-- Information shown follows --

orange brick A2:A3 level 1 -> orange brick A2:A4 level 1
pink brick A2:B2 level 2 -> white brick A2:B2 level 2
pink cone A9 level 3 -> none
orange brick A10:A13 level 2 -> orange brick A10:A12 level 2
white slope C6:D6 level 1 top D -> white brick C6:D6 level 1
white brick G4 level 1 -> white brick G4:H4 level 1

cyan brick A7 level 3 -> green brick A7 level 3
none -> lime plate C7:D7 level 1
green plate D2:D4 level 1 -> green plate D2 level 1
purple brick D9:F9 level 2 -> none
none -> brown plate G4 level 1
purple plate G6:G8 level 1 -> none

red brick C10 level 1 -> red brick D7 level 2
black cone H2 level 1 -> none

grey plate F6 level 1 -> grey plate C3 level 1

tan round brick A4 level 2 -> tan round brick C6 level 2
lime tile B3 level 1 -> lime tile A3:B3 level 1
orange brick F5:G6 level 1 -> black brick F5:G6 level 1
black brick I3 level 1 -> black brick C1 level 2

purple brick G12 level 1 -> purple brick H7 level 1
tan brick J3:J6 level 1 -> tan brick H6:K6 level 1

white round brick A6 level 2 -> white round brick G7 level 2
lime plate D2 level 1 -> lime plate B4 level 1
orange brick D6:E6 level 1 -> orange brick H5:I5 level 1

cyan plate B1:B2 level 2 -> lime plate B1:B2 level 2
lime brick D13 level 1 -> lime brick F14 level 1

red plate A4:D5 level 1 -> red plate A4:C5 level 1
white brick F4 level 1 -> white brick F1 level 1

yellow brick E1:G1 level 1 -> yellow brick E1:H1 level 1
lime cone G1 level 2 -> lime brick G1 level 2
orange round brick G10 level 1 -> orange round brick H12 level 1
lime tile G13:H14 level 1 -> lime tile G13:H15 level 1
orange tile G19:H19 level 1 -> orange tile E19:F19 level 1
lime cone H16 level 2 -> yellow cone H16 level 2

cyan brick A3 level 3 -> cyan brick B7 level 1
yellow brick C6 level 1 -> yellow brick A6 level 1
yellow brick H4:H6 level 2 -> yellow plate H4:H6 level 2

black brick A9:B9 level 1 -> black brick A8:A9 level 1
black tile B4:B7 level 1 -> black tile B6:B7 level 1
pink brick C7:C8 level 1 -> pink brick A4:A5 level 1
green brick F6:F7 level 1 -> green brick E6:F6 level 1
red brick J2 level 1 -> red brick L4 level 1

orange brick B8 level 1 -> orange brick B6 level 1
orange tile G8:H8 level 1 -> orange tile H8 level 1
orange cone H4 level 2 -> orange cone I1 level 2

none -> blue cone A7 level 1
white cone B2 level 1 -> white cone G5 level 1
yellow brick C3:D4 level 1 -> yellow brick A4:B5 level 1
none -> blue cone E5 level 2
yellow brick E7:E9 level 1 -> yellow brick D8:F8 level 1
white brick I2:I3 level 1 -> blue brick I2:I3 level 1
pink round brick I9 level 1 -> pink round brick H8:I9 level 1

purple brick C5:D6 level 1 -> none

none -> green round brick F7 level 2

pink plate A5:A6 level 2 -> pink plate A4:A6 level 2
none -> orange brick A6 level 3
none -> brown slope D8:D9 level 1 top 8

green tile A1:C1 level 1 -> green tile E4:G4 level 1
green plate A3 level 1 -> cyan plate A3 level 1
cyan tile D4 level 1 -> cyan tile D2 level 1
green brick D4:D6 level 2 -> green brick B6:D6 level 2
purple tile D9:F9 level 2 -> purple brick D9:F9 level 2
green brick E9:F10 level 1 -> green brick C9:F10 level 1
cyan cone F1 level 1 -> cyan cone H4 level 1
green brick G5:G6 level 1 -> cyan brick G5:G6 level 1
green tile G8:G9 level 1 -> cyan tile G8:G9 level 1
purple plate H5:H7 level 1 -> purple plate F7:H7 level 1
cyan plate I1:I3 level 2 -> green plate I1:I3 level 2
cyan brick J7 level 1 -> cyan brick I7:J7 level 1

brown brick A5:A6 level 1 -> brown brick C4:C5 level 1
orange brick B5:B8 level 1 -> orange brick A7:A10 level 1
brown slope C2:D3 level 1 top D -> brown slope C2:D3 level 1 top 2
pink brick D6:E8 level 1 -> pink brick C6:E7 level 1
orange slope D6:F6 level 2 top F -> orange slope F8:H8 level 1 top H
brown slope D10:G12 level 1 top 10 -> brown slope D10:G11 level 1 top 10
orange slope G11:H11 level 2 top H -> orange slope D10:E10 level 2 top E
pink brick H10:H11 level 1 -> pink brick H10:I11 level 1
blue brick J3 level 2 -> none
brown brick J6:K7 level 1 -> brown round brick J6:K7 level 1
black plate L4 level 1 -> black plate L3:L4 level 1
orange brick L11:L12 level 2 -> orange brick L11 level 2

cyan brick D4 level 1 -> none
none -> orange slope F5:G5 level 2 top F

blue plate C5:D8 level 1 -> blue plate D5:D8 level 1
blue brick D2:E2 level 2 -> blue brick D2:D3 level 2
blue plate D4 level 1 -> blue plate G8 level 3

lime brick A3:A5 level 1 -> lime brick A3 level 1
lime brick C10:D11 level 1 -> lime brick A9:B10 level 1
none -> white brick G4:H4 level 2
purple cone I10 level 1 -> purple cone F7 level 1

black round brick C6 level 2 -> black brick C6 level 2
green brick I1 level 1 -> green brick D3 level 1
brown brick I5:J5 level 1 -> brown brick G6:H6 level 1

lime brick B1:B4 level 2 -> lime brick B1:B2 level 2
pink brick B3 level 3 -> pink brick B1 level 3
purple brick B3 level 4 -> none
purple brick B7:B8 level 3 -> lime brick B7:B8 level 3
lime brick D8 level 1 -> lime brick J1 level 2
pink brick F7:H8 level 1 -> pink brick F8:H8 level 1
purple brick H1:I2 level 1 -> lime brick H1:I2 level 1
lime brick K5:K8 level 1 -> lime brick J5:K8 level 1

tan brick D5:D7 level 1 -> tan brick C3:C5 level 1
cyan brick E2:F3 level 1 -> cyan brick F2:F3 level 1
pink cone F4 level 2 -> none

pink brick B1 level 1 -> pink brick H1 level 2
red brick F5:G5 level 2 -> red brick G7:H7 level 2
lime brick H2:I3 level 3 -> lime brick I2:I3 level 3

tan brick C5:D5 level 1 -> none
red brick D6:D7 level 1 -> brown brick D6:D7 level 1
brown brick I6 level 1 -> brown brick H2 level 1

-- Information shown concluded --

§ Task instructions: Reprint every entry exactly.

§ Problem solution:
orange brick A2:A3 level 1 -> orange brick A2:A4 level 1
pink brick A2:B2 level 2 -> white brick A2:B2 level 2
pink cone A9 level 3 -> none
orange brick A10:A13 level 2 -> orange brick A10:A12 level 2
white slope C6:D6 level 1 top D -> white brick C6:D6 level 1
white brick G4 level 1 -> white brick G4:H4 level 1

cyan brick A7 level 3 -> green brick A7 level 3
none -> lime plate C7:D7 level 1
green plate D2:D4 level 1 -> green plate D2 level 1
purple brick D9:F9 level 2 -> none
none -> brown plate G4 level 1
purple plate G6:G8 level 1 -> none

red brick C10 level 1 -> red brick D7 level 2
black cone H2 level 1 -> none

grey plate F6 level 1 -> grey plate C3 level 1

tan round brick A4 level 2 -> tan round brick C6 level 2
lime tile B3 level 1 -> lime tile A3:B3 level 1
orange brick F5:G6 level 1 -> black brick F5:G6 level 1
black brick I3 level 1 -> black brick C1 level 2

purple brick G12 level 1 -> purple brick H7 level 1
tan brick J3:J6 level 1 -> tan brick H6:K6 level 1

white round brick A6 level 2 -> white round brick G7 level 2
lime plate D2 level 1 -> lime plate B4 level 1
orange brick D6:E6 level 1 -> orange brick H5:I5 level 1

cyan plate B1:B2 level 2 -> lime plate B1:B2 level 2
lime brick D13 level 1 -> lime brick F14 level 1

red plate A4:D5 level 1 -> red plate A4:C5 level 1
white brick F4 level 1 -> white brick F1 level 1

yellow brick E1:G1 level 1 -> yellow brick E1:H1 level 1
lime cone G1 level 2 -> lime brick G1 level 2
orange round brick G10 level 1 -> orange round brick H12 level 1
lime tile G13:H14 level 1 -> lime tile G13:H15 level 1
orange tile G19:H19 level 1 -> orange tile E19:F19 level 1
lime cone H16 level 2 -> yellow cone H16 level 2

cyan brick A3 level 3 -> cyan brick B7 level 1
yellow brick C6 level 1 -> yellow brick A6 level 1
yellow brick H4:H6 level 2 -> yellow plate H4:H6 level 2

black brick A9:B9 level 1 -> black brick A8:A9 level 1
black tile B4:B7 level 1 -> black tile B6:B7 level 1
pink brick C7:C8 level 1 -> pink brick A4:A5 level 1
green brick F6:F7 level 1 -> green brick E6:F6 level 1
red brick J2 level 1 -> red brick L4 level 1

orange brick B8 level 1 -> orange brick B6 level 1
orange tile G8:H8 level 1 -> orange tile H8 level 1
orange cone H4 level 2 -> orange cone I1 level 2

none -> blue cone A7 level 1
white cone B2 level 1 -> white cone G5 level 1
yellow brick C3:D4 level 1 -> yellow brick A4:B5 level 1
none -> blue cone E5 level 2
yellow brick E7:E9 level 1 -> yellow brick D8:F8 level 1
white brick I2:I3 level 1 -> blue brick I2:I3 level 1
pink round brick I9 level 1 -> pink round brick H8:I9 level 1

purple brick C5:D6 level 1 -> none

none -> green round brick F7 level 2

pink plate A5:A6 level 2 -> pink plate A4:A6 level 2
none -> orange brick A6 level 3
none -> brown slope D8:D9 level 1 top 8

green tile A1:C1 level 1 -> green tile E4:G4 level 1
green plate A3 level 1 -> cyan plate A3 level 1
cyan tile D4 level 1 -> cyan tile D2 level 1
green brick D4:D6 level 2 -> green brick B6:D6 level 2
purple tile D9:F9 level 2 -> purple brick D9:F9 level 2
green brick E9:F10 level 1 -> green brick C9:F10 level 1
cyan cone F1 level 1 -> cyan cone H4 level 1
green brick G5:G6 level 1 -> cyan brick G5:G6 level 1
green tile G8:G9 level 1 -> cyan tile G8:G9 level 1
purple plate H5:H7 level 1 -> purple plate F7:H7 level 1
cyan plate I1:I3 level 2 -> green plate I1:I3 level 2
cyan brick J7 level 1 -> cyan brick I7:J7 level 1

brown brick A5:A6 level 1 -> brown brick C4:C5 level 1
orange brick B5:B8 level 1 -> orange brick A7:A10 level 1
brown slope C2:D3 level 1 top D -> brown slope C2:D3 level 1 top 2
pink brick D6:E8 level 1 -> pink brick C6:E7 level 1
orange slope D6:F6 level 2 top F -> orange slope F8:H8 level 1 top H
brown slope D10:G12 level 1 top 10 -> brown slope D10:G11 level 1 top 10
orange slope G11:H11 level 2 top H -> orange slope D10:E10 level 2 top E
pink brick H10:H11 level 1 -> pink brick H10:I11 level 1
blue brick J3 level 2 -> none
brown brick J6:K7 level 1 -> brown round brick J6:K7 level 1
black plate L4 level 1 -> black plate L3:L4 level 1
orange brick L11:L12 level 2 -> orange brick L11 level 2

cyan brick D4 level 1 -> none
none -> orange slope F5:G5 level 2 top F

blue plate C5:D8 level 1 -> blue plate D5:D8 level 1
blue brick D2:E2 level 2 -> blue brick D2:D3 level 2
blue plate D4 level 1 -> blue plate G8 level 3

lime brick A3:A5 level 1 -> lime brick A3 level 1
lime brick C10:D11 level 1 -> lime brick A9:B10 level 1
none -> white brick G4:H4 level 2
purple cone I10 level 1 -> purple cone F7 level 1

black round brick C6 level 2 -> black brick C6 level 2
green brick I1 level 1 -> green brick D3 level 1
brown brick I5:J5 level 1 -> brown brick G6:H6 level 1

lime brick B1:B4 level 2 -> lime brick B1:B2 level 2
pink brick B3 level 3 -> pink brick B1 level 3
purple brick B3 level 4 -> none
purple brick B7:B8 level 3 -> lime brick B7:B8 level 3
lime brick D8 level 1 -> lime brick J1 level 2
pink brick F7:H8 level 1 -> pink brick F8:H8 level 1
purple brick H1:I2 level 1 -> lime brick H1:I2 level 1
lime brick K5:K8 level 1 -> lime brick J5:K8 level 1

tan brick D5:D7 level 1 -> tan brick C3:C5 level 1
cyan brick E2:F3 level 1 -> cyan brick F2:F3 level 1
pink cone F4 level 2 -> none

pink brick B1 level 1 -> pink brick H1 level 2
red brick F5:G5 level 2 -> red brick G7:H7 level 2
lime brick H2:I3 level 3 -> lime brick I2:I3 level 3

tan brick C5:D5 level 1 -> none
red brick D6:D7 level 1 -> brown brick D6:D7 level 1
brown brick I6 level 1 -> brown brick H2 level 1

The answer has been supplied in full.